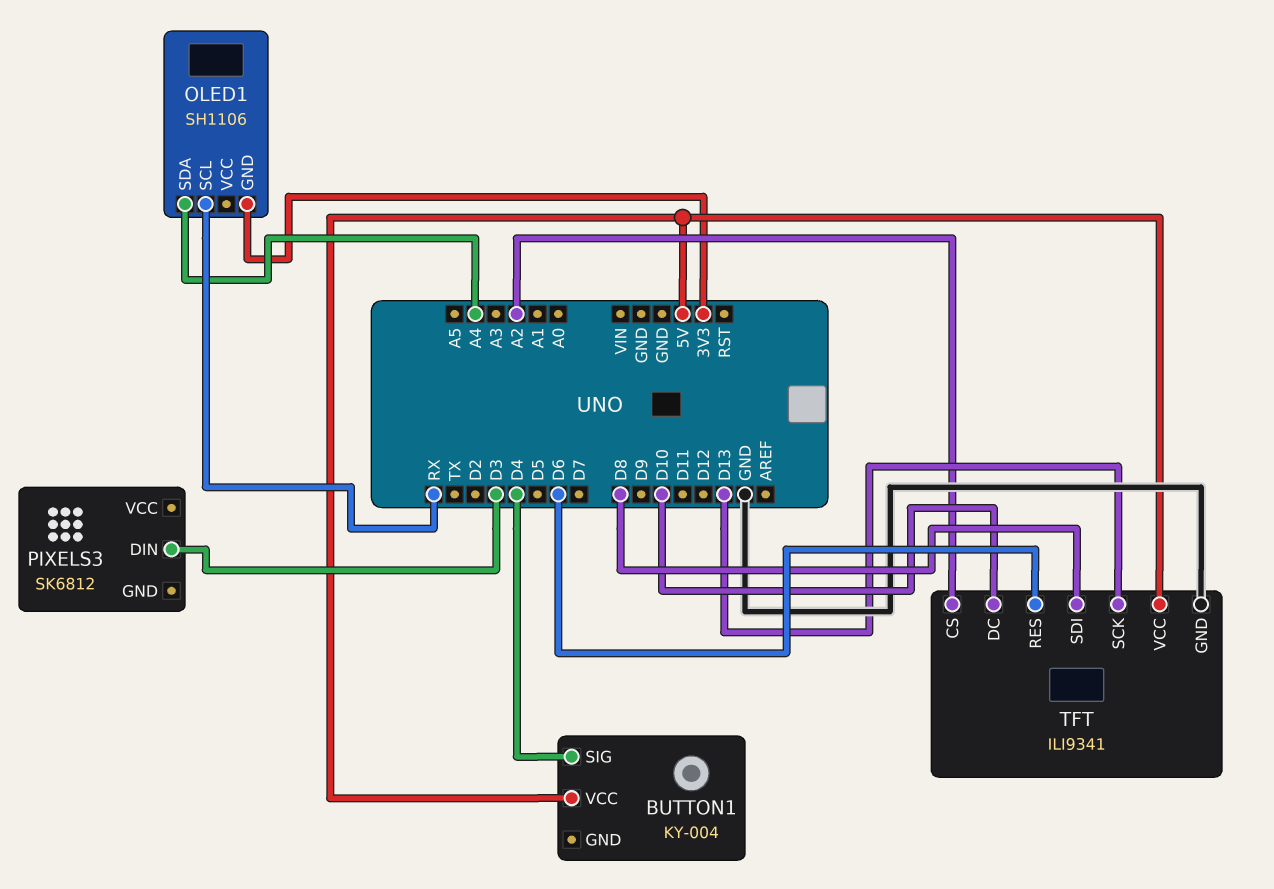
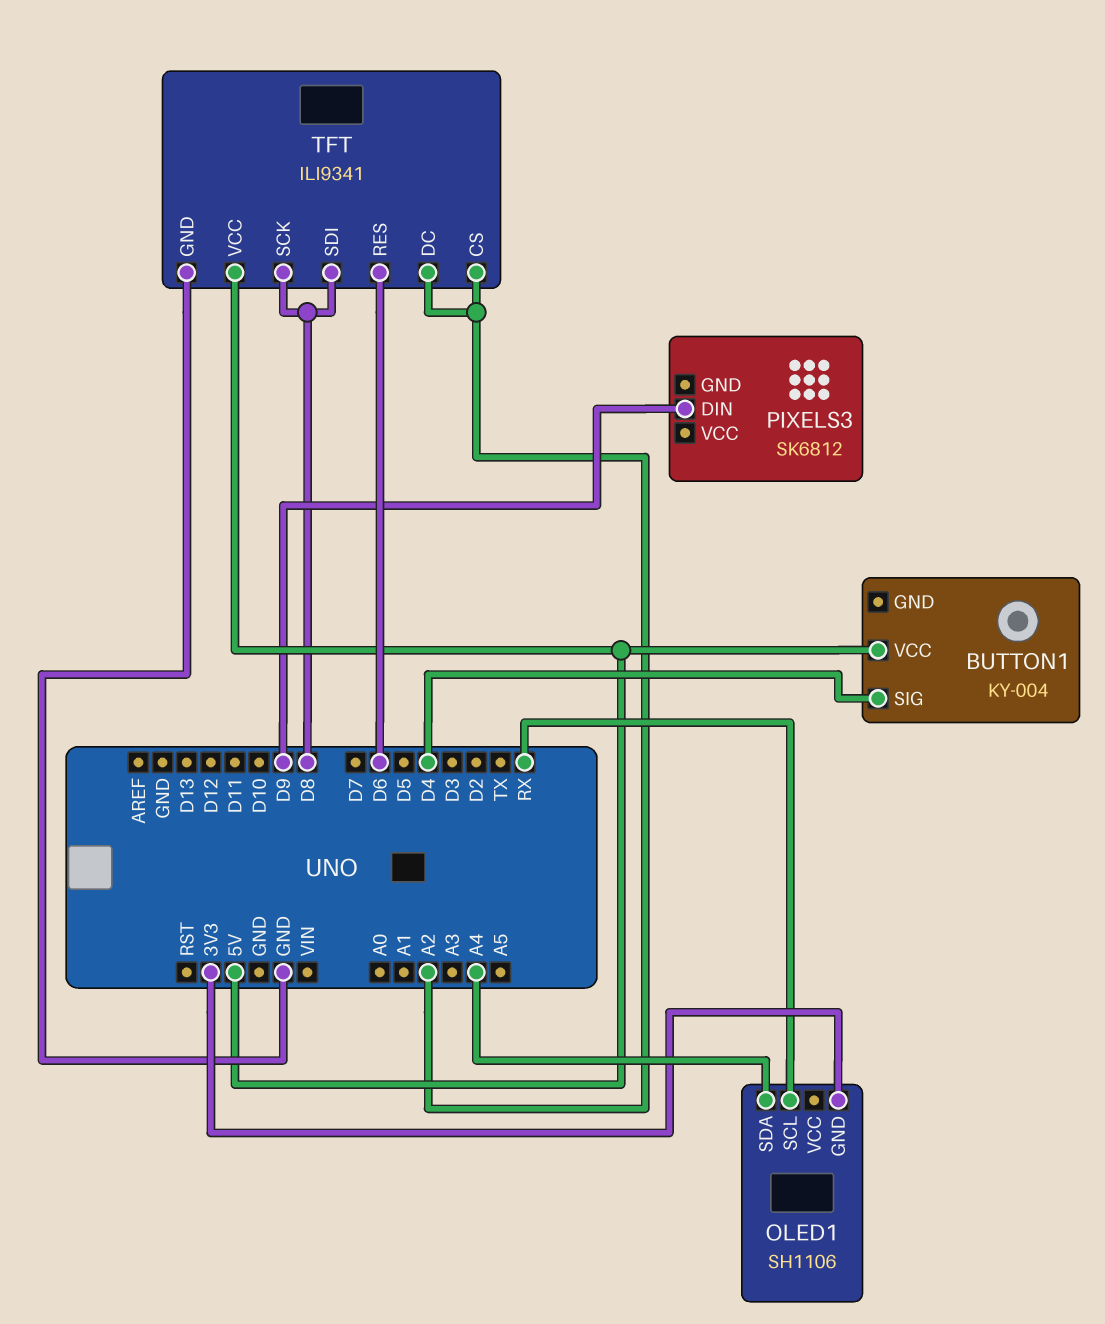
PIXELS3 pin DIN: D3 -> D9
TFT pin DC: D10 -> A2
TFT pin SCK: D13 -> D8

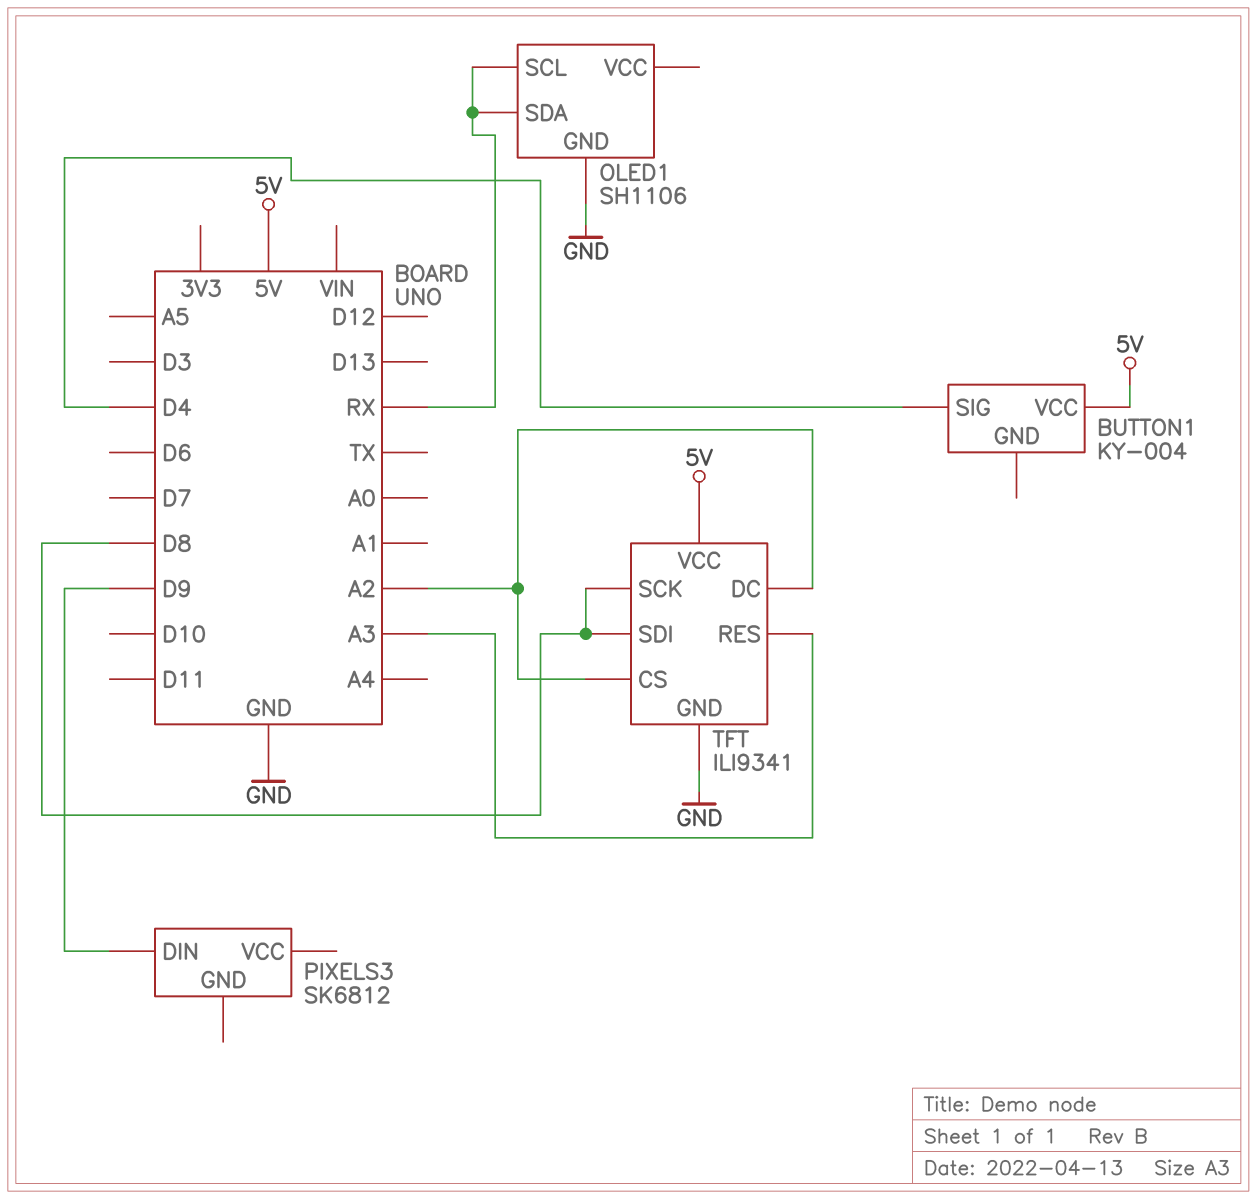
OLED1 pin GND: 3V3 -> GND
OLED1 pin SDA: A4 -> RX
TFT pin RES: D6 -> A3

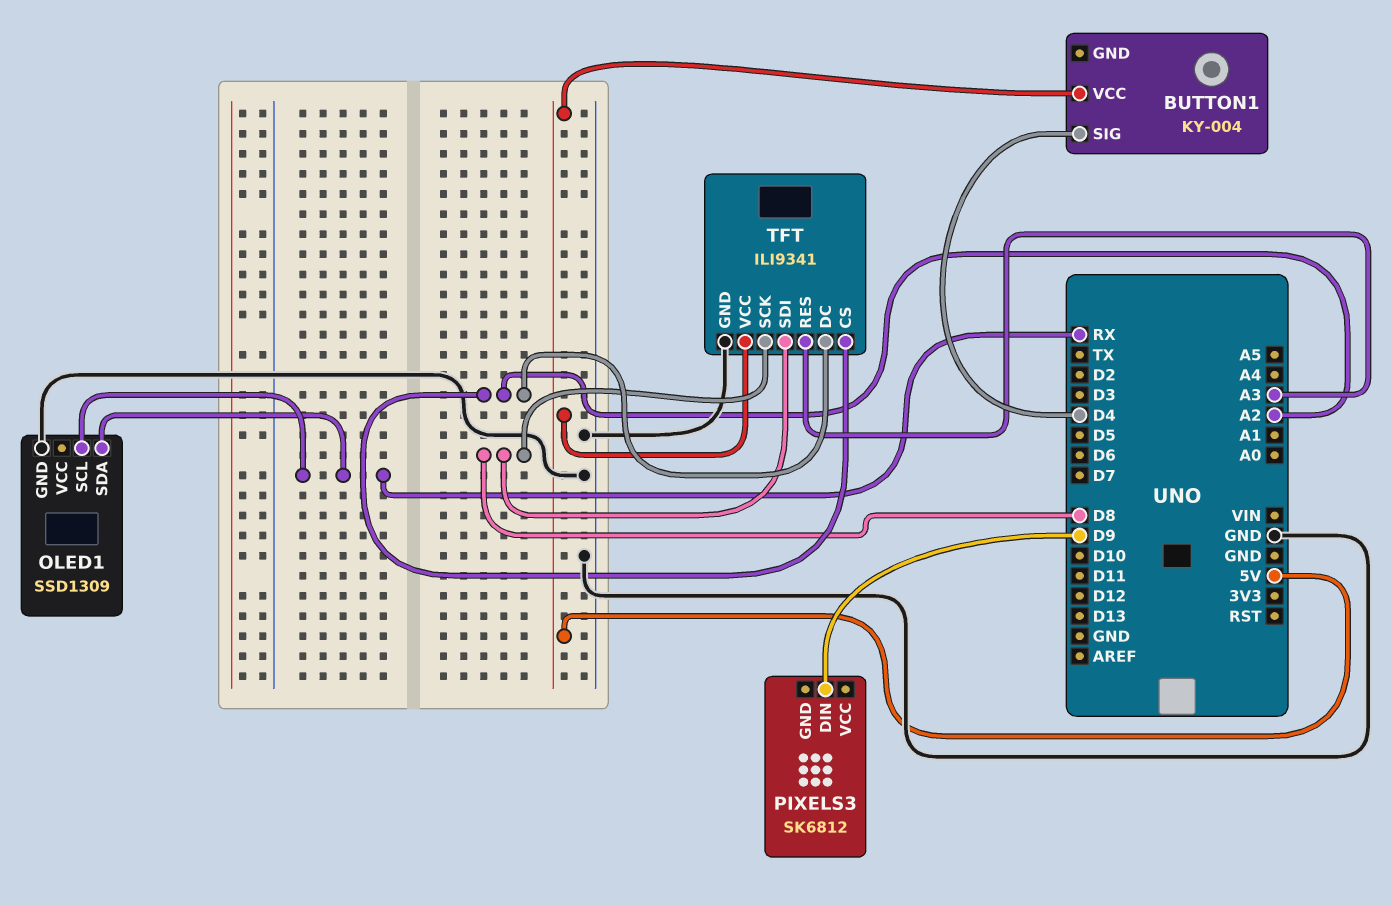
OLED1: SH1106 -> SSD1309

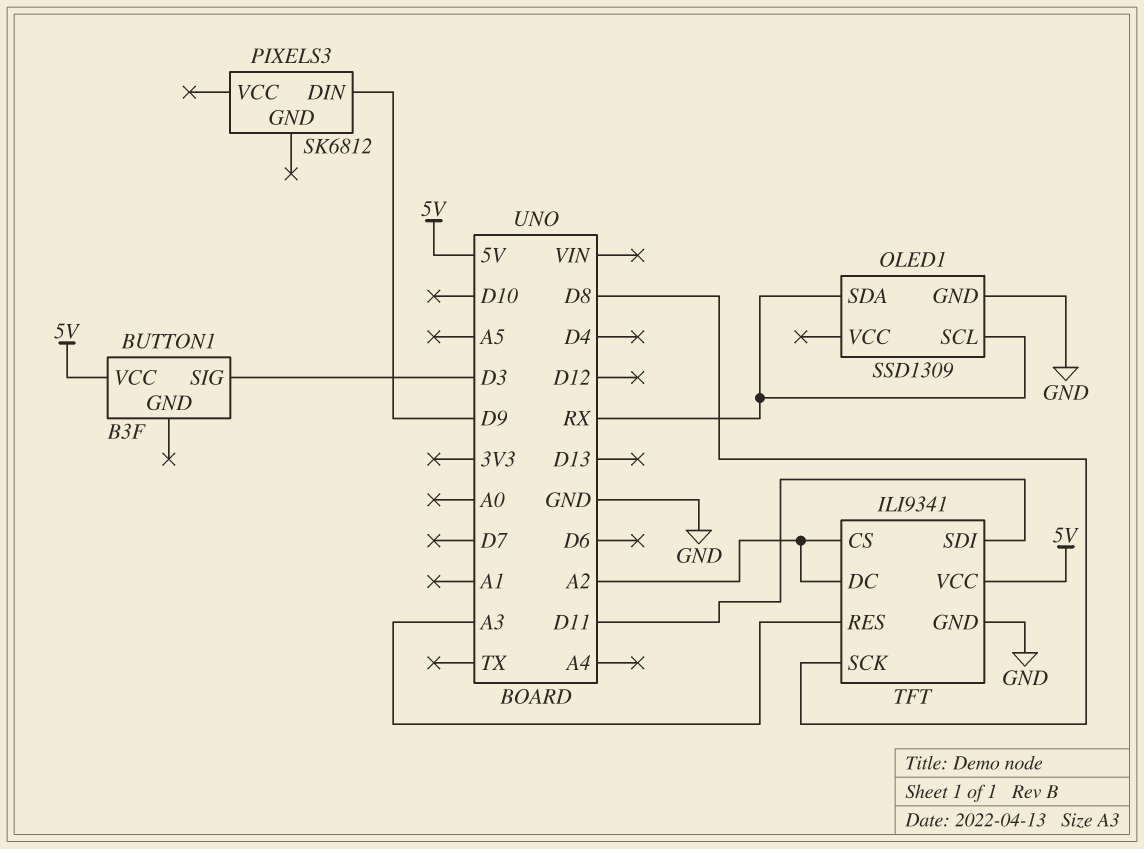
BUTTON1: KY-004 -> B3F
BUTTON1 pin SIG: D4 -> D3
TFT pin SDI: D8 -> D11

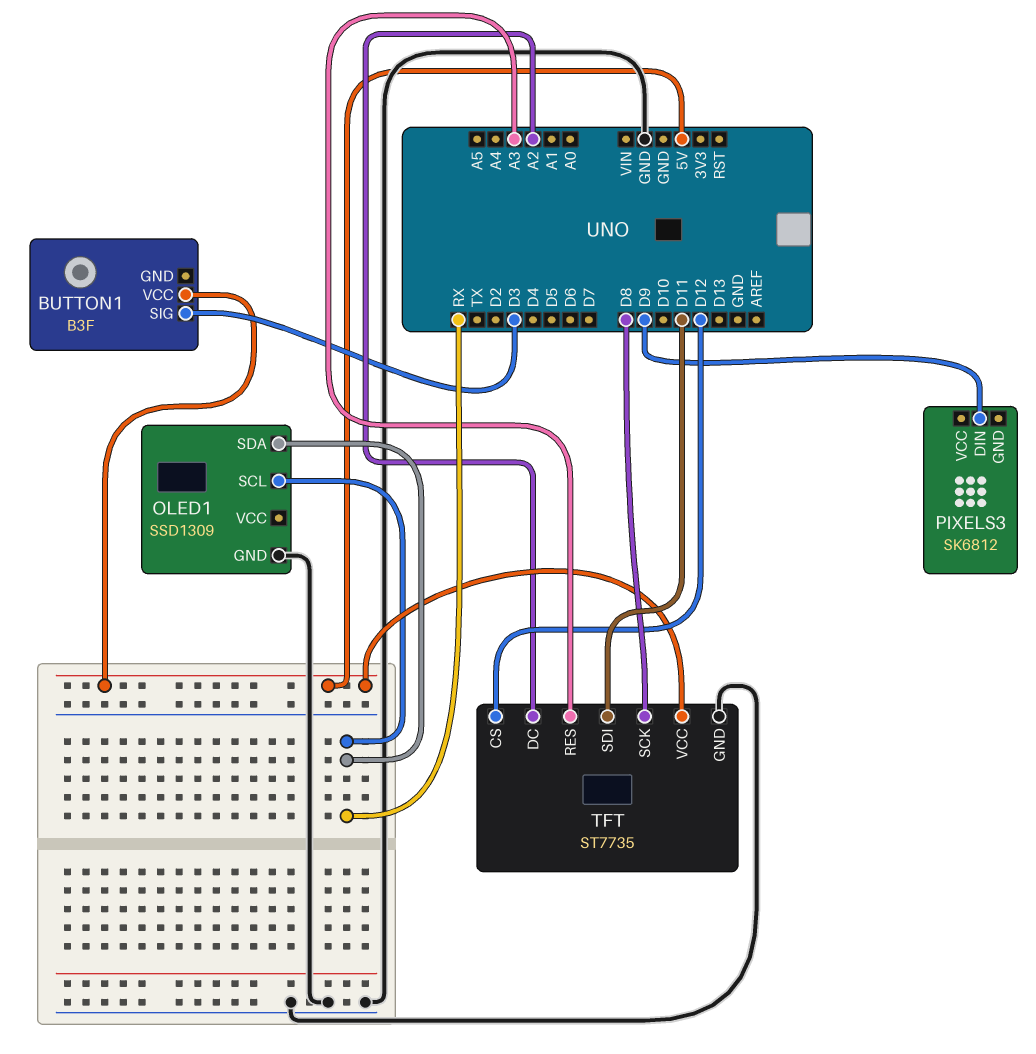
TFT: ILI9341 -> ST7735
TFT pin CS: A2 -> D12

» Required work
Retype all the data exactly, please, without pictures.

» Answer box
PIXELS3 pin DIN: D3 -> D9
TFT pin DC: D10 -> A2
TFT pin SCK: D13 -> D8

OLED1 pin GND: 3V3 -> GND
OLED1 pin SDA: A4 -> RX
TFT pin RES: D6 -> A3

OLED1: SH1106 -> SSD1309

BUTTON1: KY-004 -> B3F
BUTTON1 pin SIG: D4 -> D3
TFT pin SDI: D8 -> D11

TFT: ILI9341 -> ST7735
TFT pin CS: A2 -> D12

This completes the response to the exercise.